**Exercise**. Starting with the line that contains "POT2 pin SIG: 9 -> A1", repeat exactly every line through the last one in the records below, and leave out the pictures.

Version comparison data:
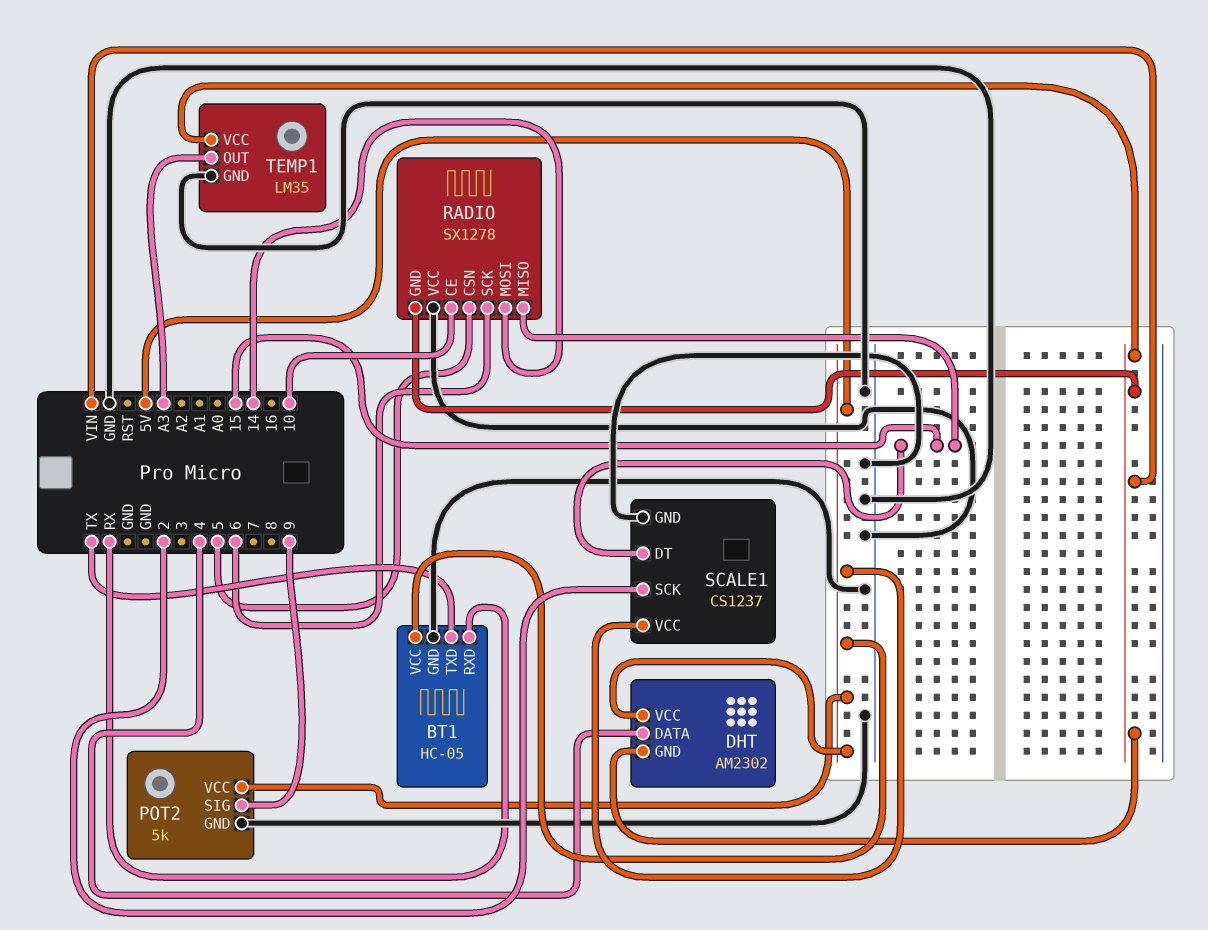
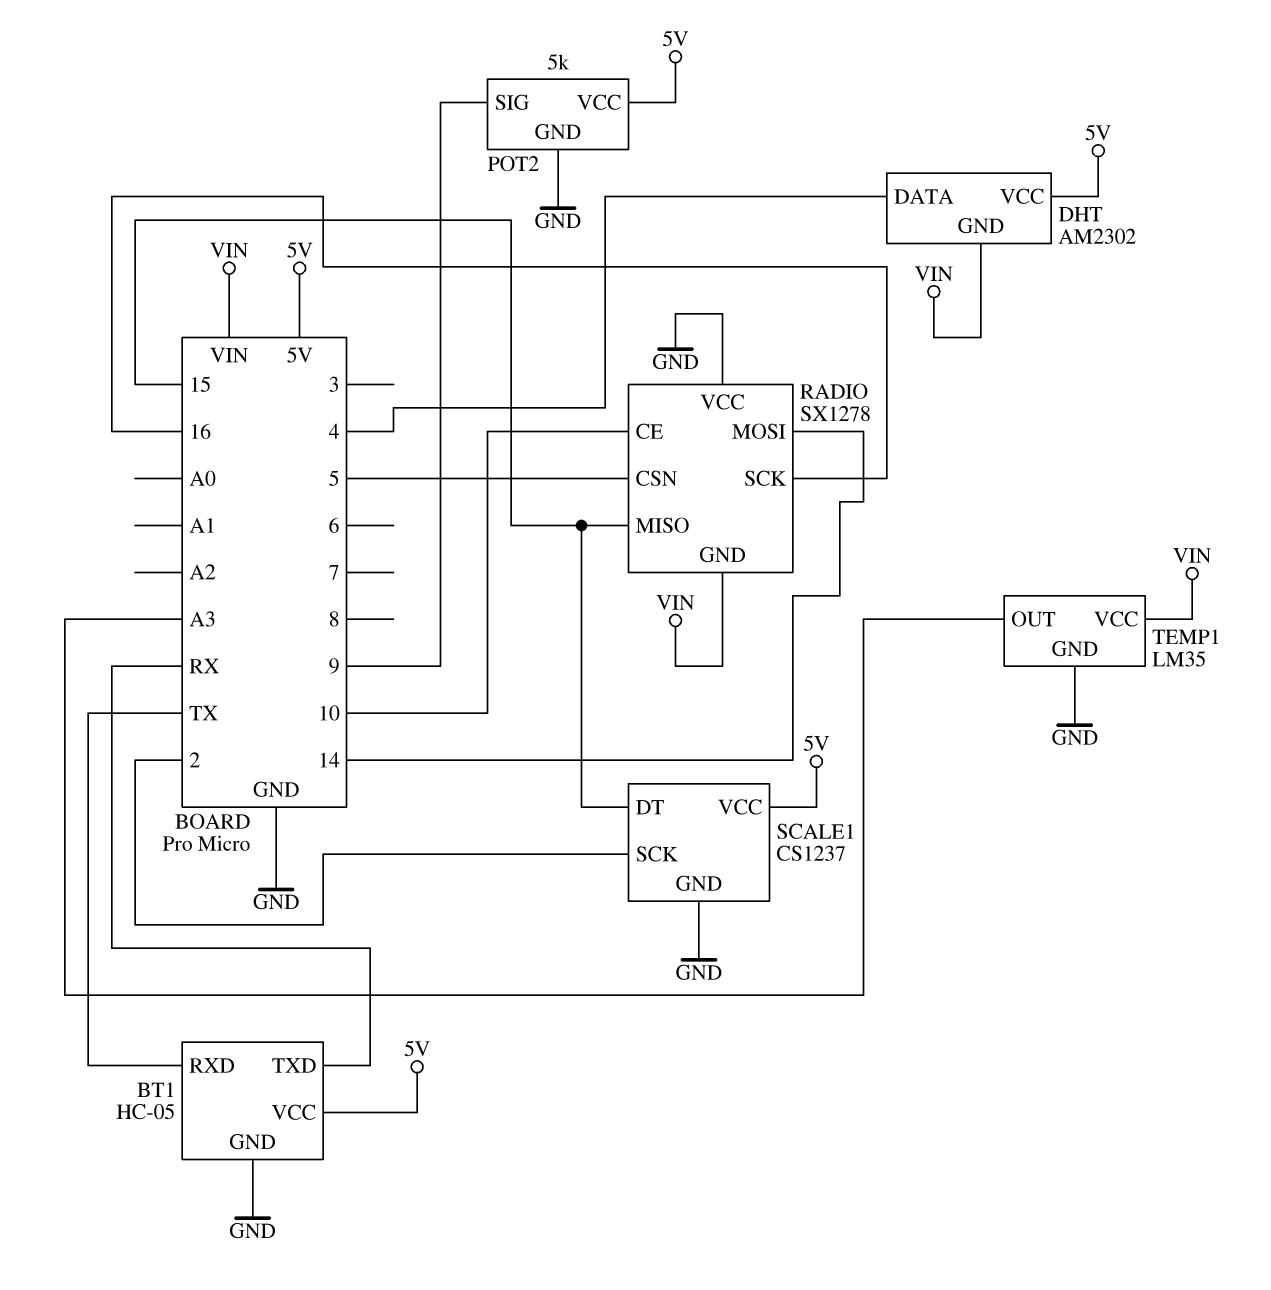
BT1 pin RXD: RX -> TX
BT1 pin TXD: TX -> RX
RADIO pin SCK: 6 -> 16

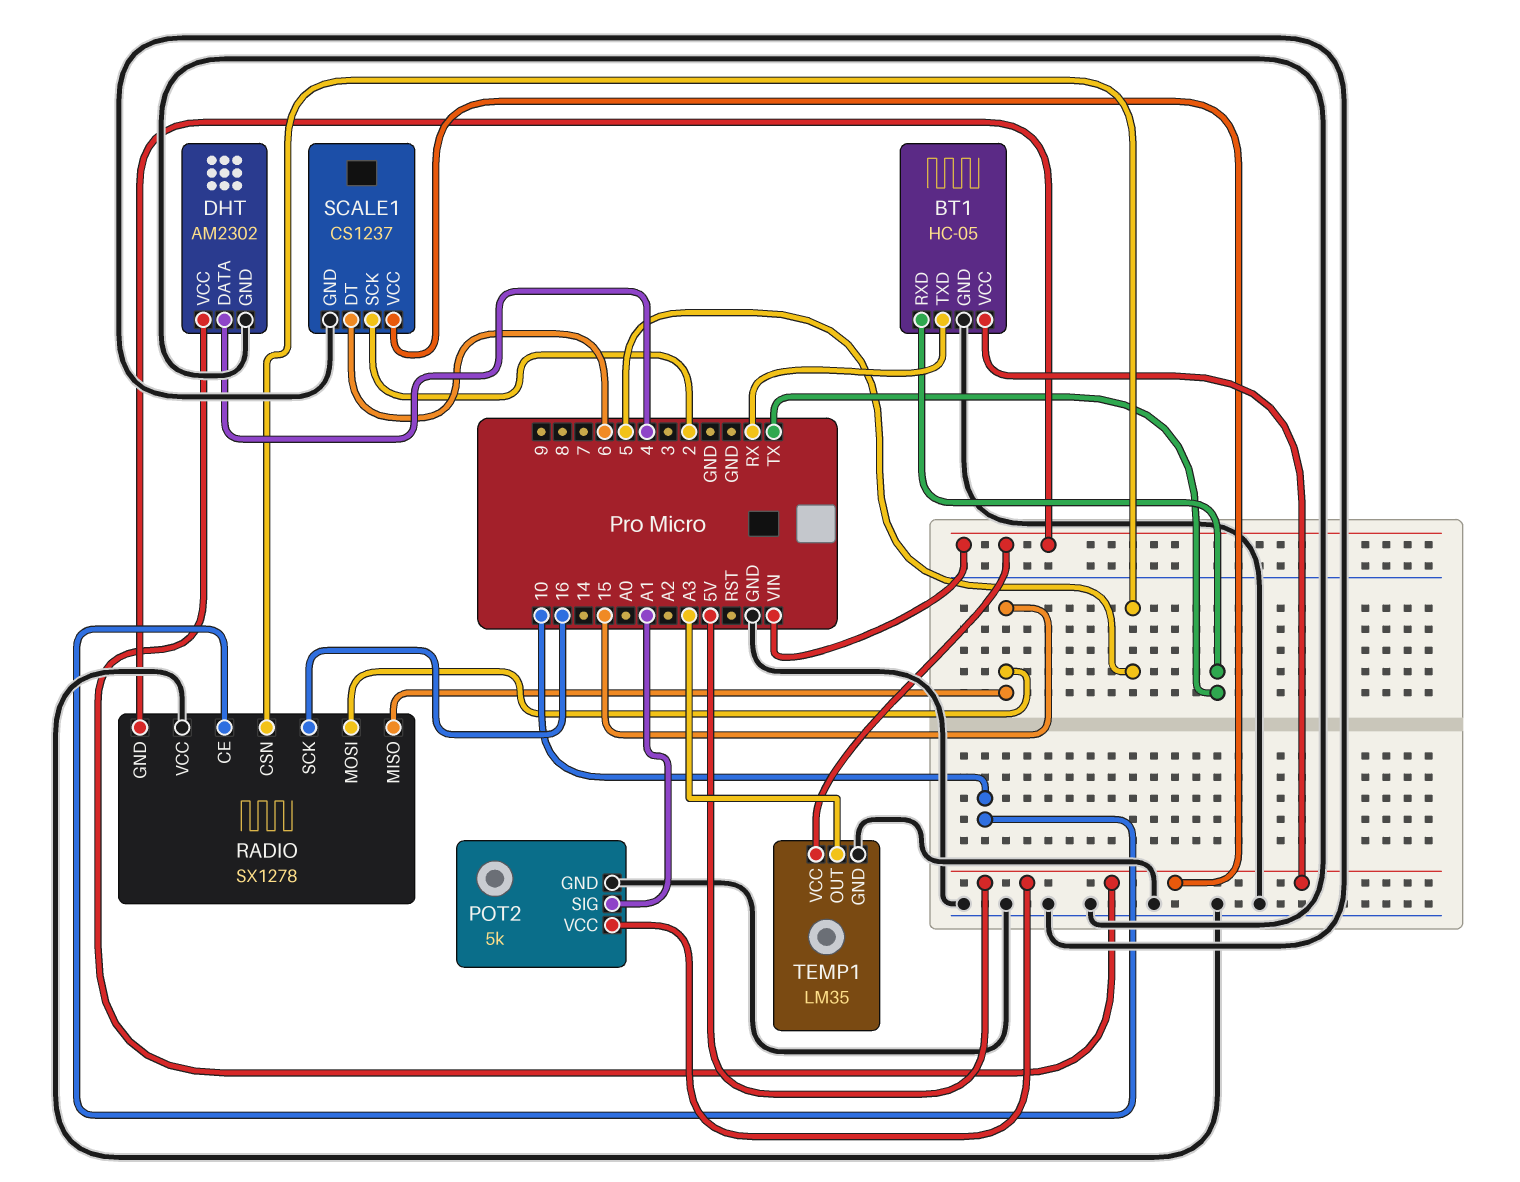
DHT pin GND: VIN -> GND
POT2 pin SIG: 9 -> A1
RADIO pin MOSI: 14 -> 15
SCALE1 pin DT: 15 -> 6

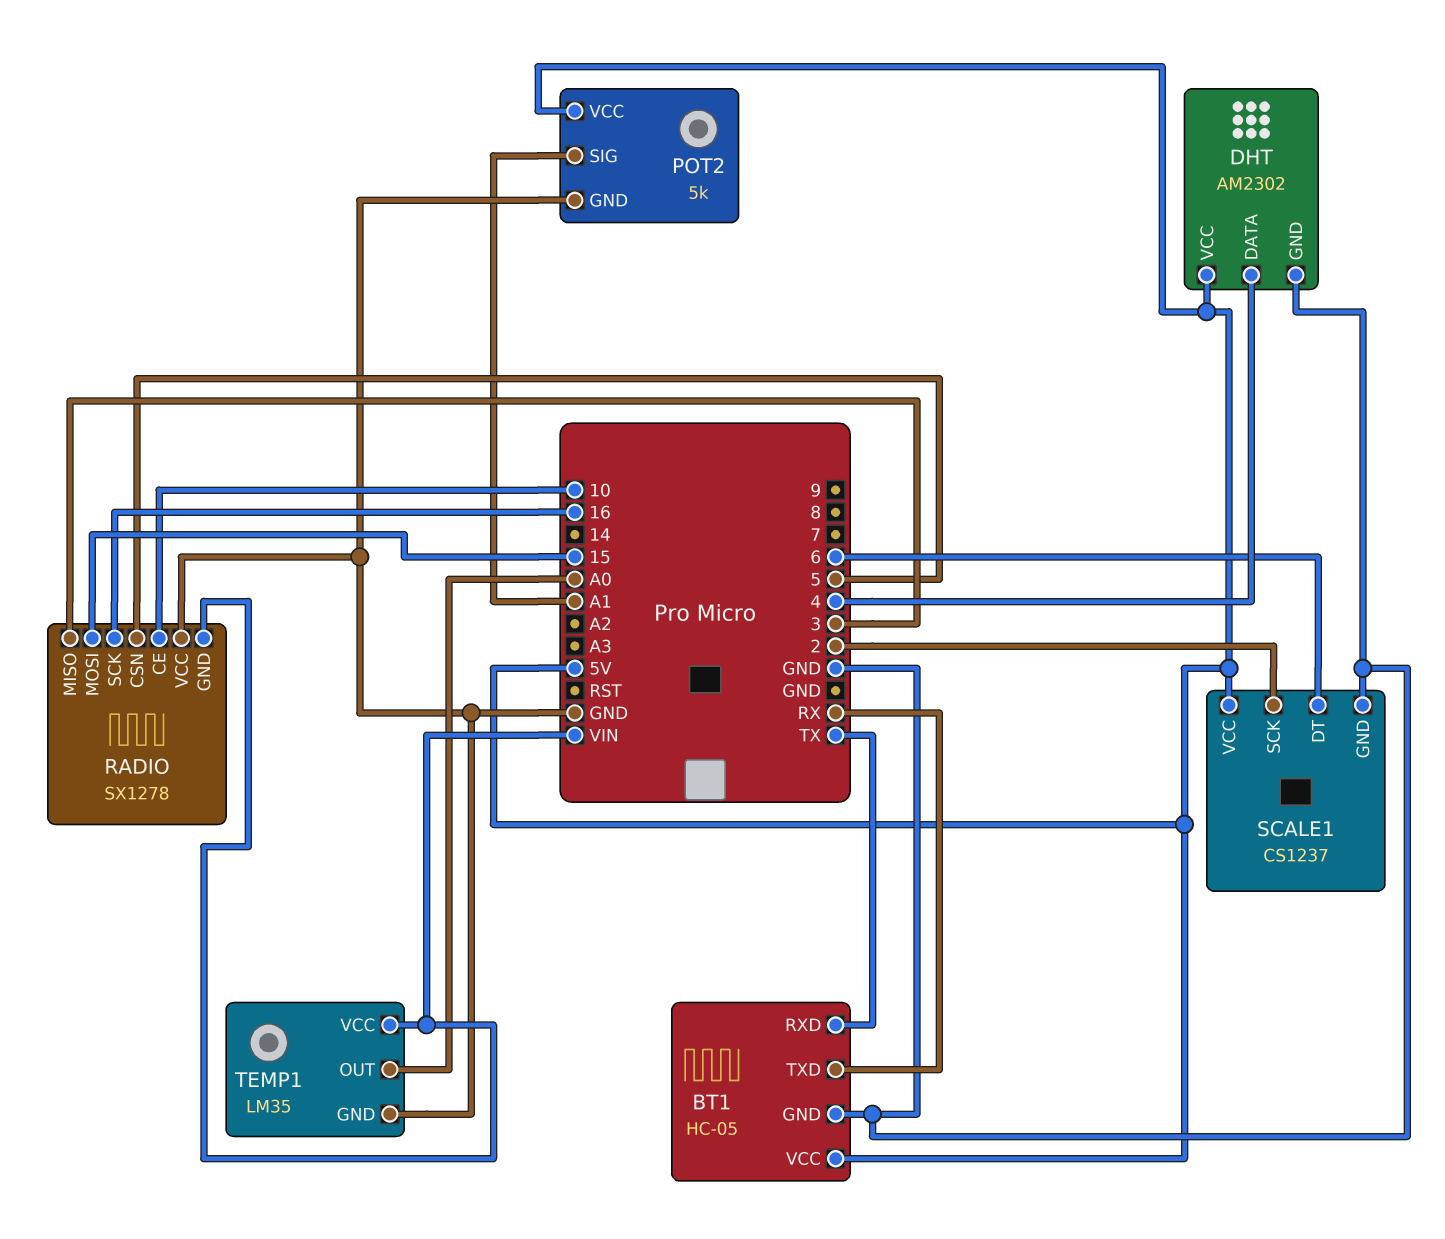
RADIO pin MISO: 15 -> 3
TEMP1 pin OUT: A3 -> A0

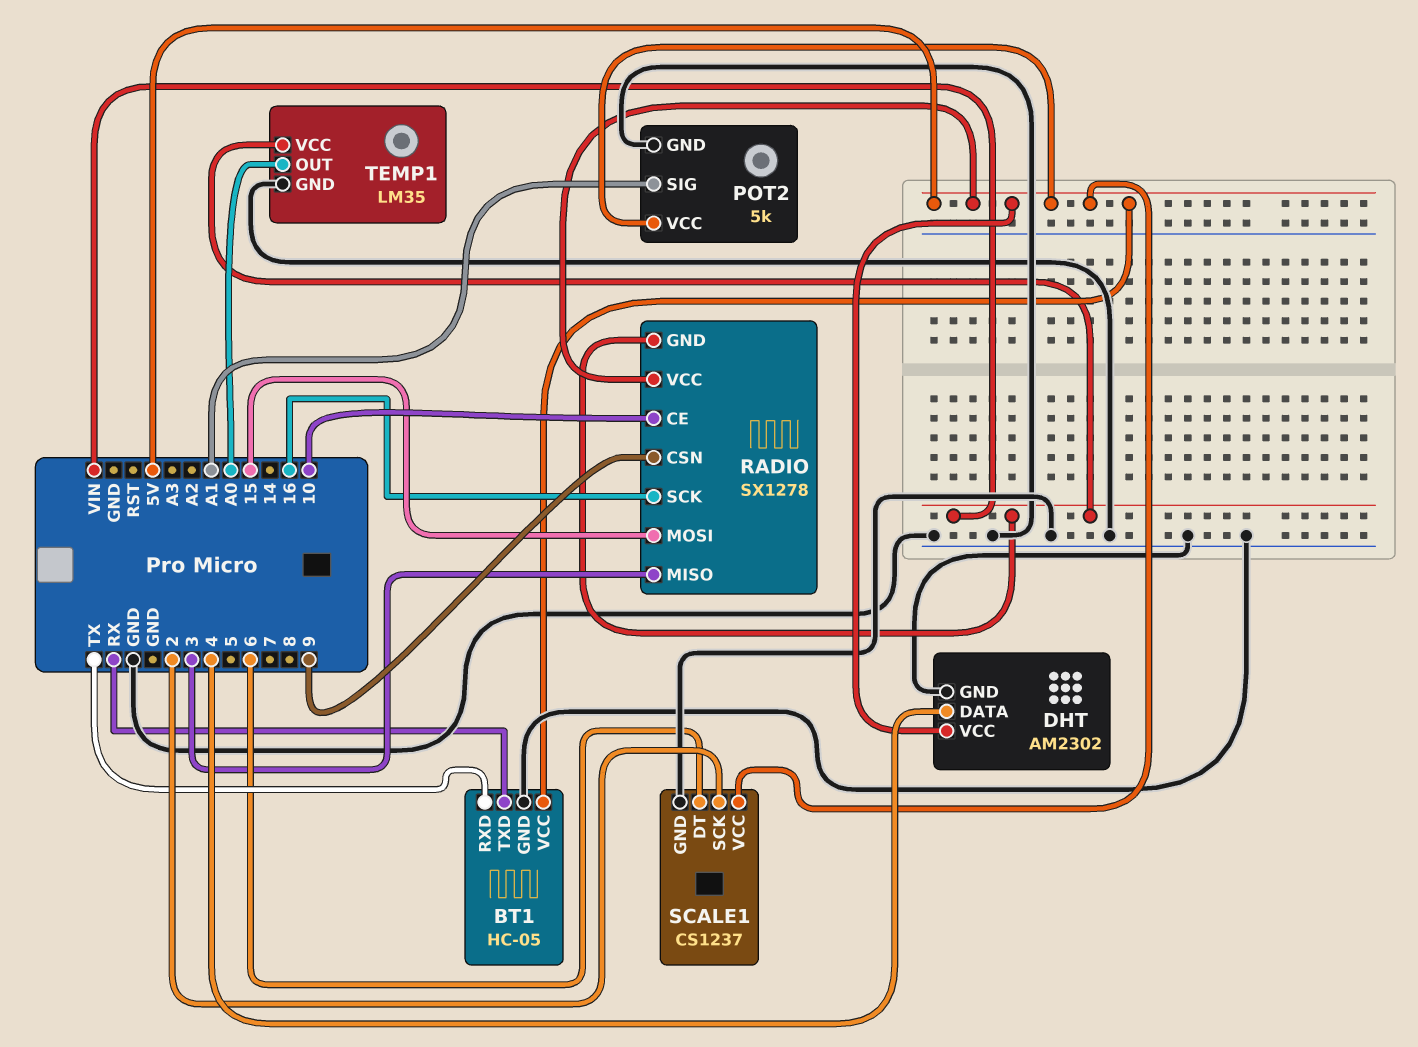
RADIO pin CSN: 5 -> 9
RADIO pin VCC: GND -> 5V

**Task result**.
POT2 pin SIG: 9 -> A1
RADIO pin MOSI: 14 -> 15
SCALE1 pin DT: 15 -> 6

RADIO pin MISO: 15 -> 3
TEMP1 pin OUT: A3 -> A0

RADIO pin CSN: 5 -> 9
RADIO pin VCC: GND -> 5V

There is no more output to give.